Your task —
Could you write out, exactly as they stand, only the lines in the listing below from the line with "camera: 65 degrees right, 10 degrees up" to the line with "(403, 120) = (335, 166): turquoise", both ends included, without the pictures?

Exercise materials —
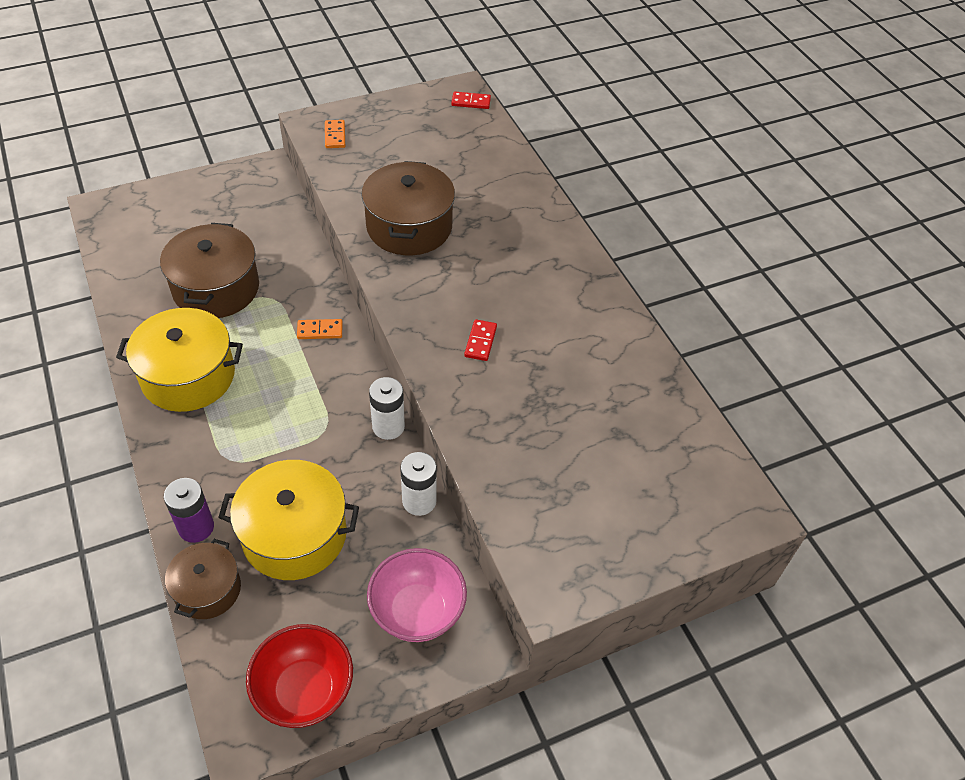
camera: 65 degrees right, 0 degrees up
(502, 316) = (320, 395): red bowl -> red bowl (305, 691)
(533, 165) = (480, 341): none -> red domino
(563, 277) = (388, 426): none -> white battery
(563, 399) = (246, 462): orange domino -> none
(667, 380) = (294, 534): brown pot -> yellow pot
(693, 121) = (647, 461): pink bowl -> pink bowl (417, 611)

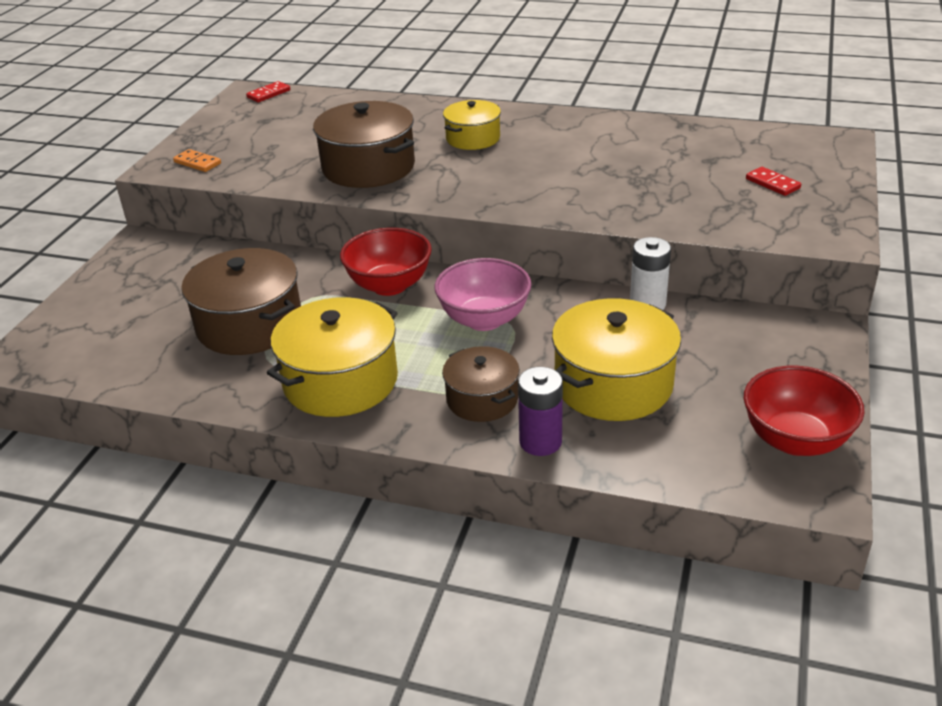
camera: 45 degrees left, 15 degrees down
(207, 589) = (624, 460): brown pot -> brown pot (482, 399)
(320, 330) = (389, 285): orange domino -> red bowl
(388, 426) = (548, 290): white battery -> none
(417, 611) = (764, 347): pink bowl -> pink bowl (484, 319)
(480, 341) = (545, 181): red domino -> red domino (772, 184)
(511, 258) = (473, 138): none -> yellow pot

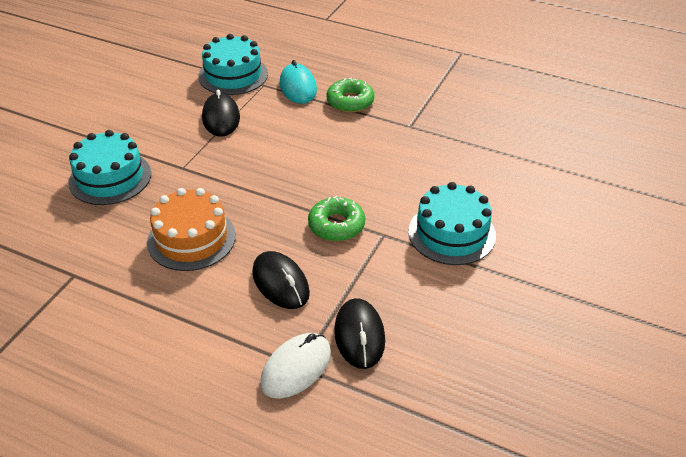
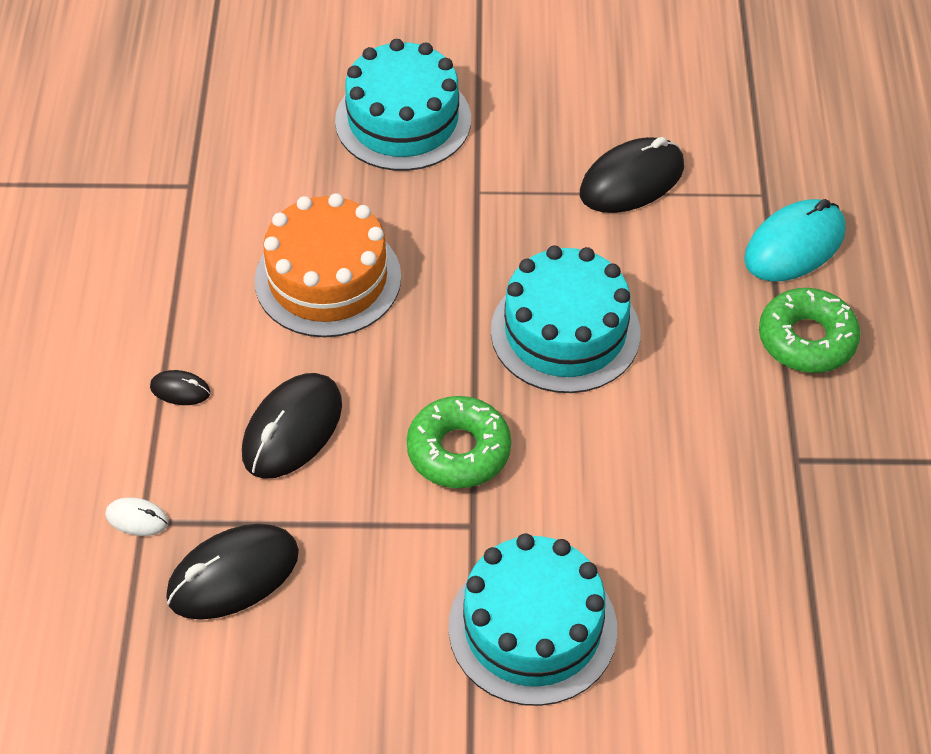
camera: 65 degrees right, 10 degrees up
(219, 322) = (180, 390): none -> black mouse
(233, 75) = (762, 141): turquoise cake -> turquoise cake (565, 332)
(296, 368) = (137, 519): white mouse -> white mouse, size x0.47

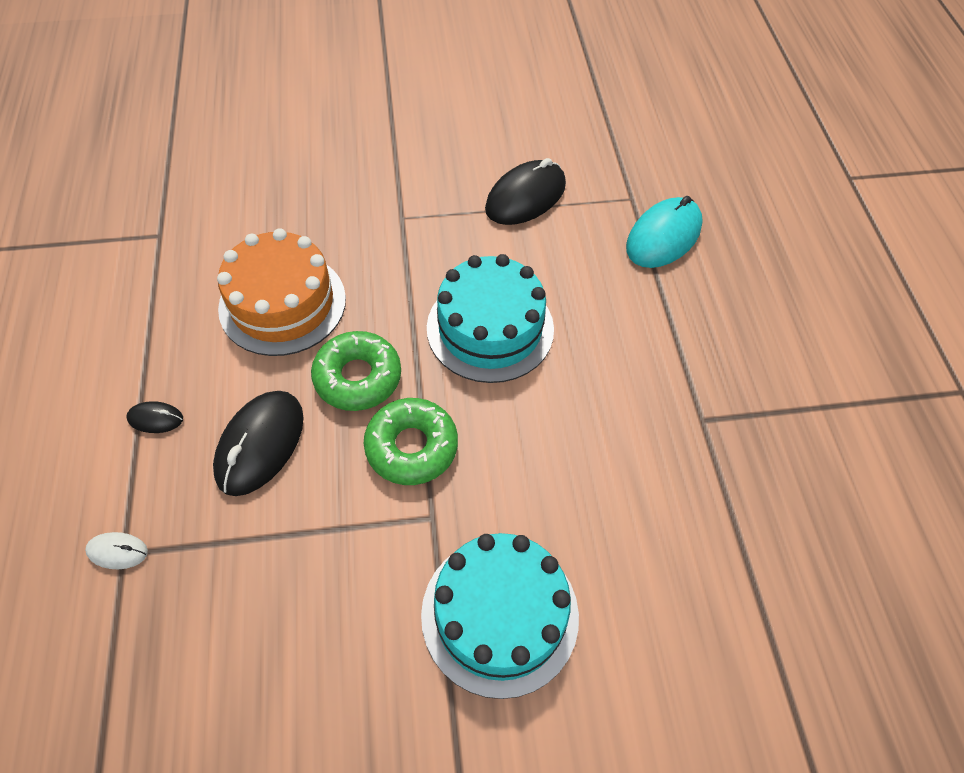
camera: 10 degrees left, 5 degrees up
(233, 575) = (212, 598): black mouse -> none
(403, 120) = (335, 166): turquoise cake -> none
(807, 339) = (689, 313): green donut -> green donut (358, 377)

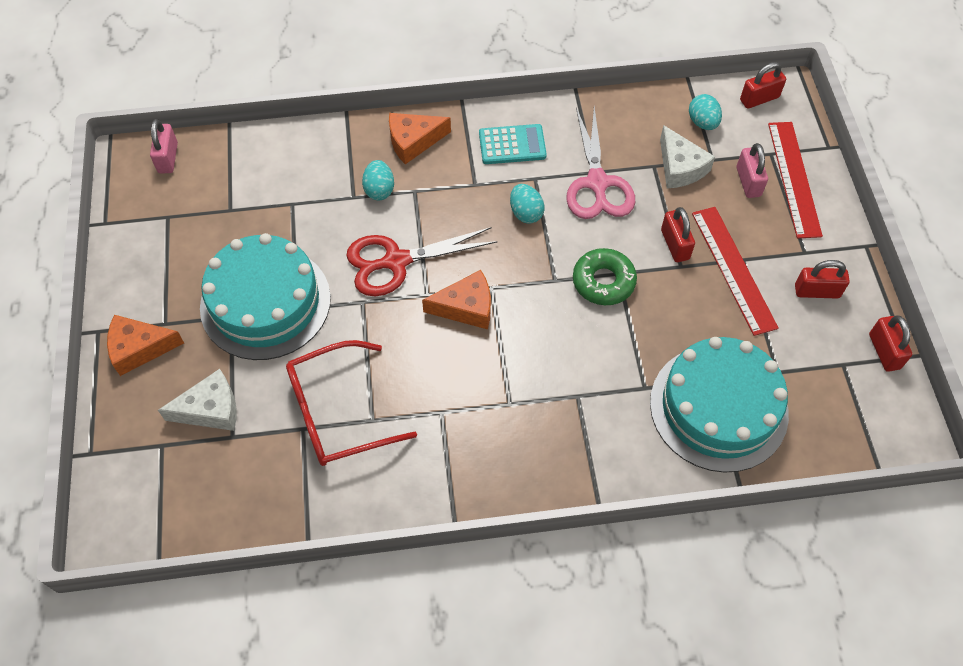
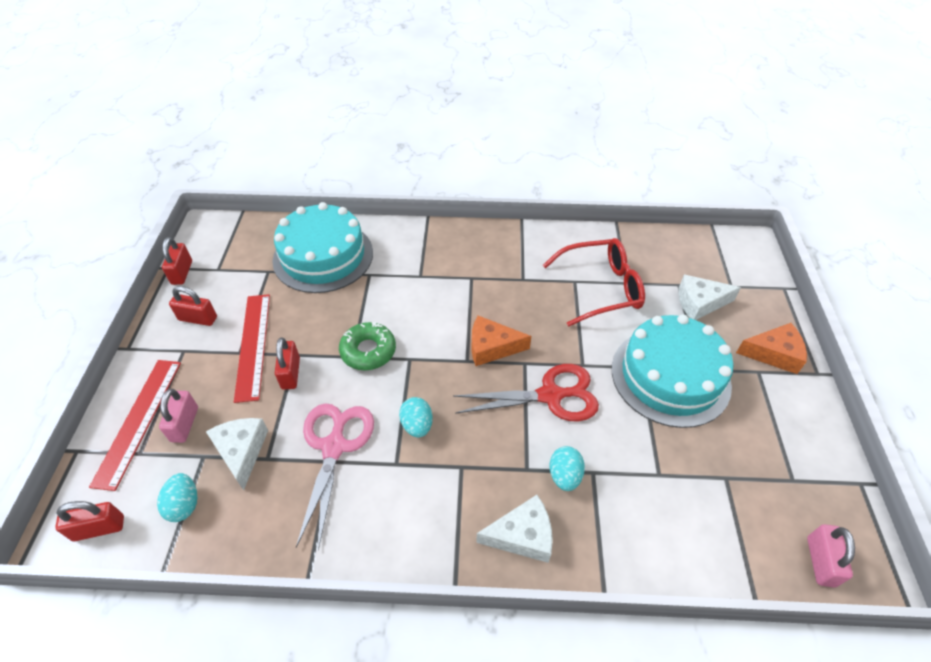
camera: 170 degrees left, 10 degrees down
(413, 141) = (522, 535): orange cheese -> white cheese
(512, 145) = (409, 511): turquoise calculator -> none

Solution —
camera: 65 degrees right, 10 degrees up
(219, 322) = (180, 390): none -> black mouse
(233, 75) = (762, 141): turquoise cake -> turquoise cake (565, 332)
(296, 368) = (137, 519): white mouse -> white mouse, size x0.47

camera: 10 degrees left, 5 degrees up
(233, 575) = (212, 598): black mouse -> none
(403, 120) = (335, 166): turquoise cake -> none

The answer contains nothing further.